Object matching data:
_____

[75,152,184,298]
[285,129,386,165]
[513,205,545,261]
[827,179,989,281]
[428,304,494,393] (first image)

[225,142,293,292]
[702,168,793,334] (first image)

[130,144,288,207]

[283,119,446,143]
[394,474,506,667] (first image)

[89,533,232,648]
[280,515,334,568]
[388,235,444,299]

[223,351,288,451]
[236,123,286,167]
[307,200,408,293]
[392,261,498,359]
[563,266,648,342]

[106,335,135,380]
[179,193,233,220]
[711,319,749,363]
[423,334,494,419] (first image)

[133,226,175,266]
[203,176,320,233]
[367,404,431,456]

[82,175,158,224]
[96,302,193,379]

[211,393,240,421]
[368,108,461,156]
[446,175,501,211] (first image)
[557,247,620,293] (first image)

_____

• Exercise brief:
Write out every entry word for word.

• Your solution:
[75,152,184,298]
[285,129,386,165]
[513,205,545,261]
[827,179,989,281]
[428,304,494,393] (first image)

[225,142,293,292]
[702,168,793,334] (first image)

[130,144,288,207]

[283,119,446,143]
[394,474,506,667] (first image)

[89,533,232,648]
[280,515,334,568]
[388,235,444,299]

[223,351,288,451]
[236,123,286,167]
[307,200,408,293]
[392,261,498,359]
[563,266,648,342]

[106,335,135,380]
[179,193,233,220]
[711,319,749,363]
[423,334,494,419] (first image)

[133,226,175,266]
[203,176,320,233]
[367,404,431,456]

[82,175,158,224]
[96,302,193,379]

[211,393,240,421]
[368,108,461,156]
[446,175,501,211] (first image)
[557,247,620,293] (first image)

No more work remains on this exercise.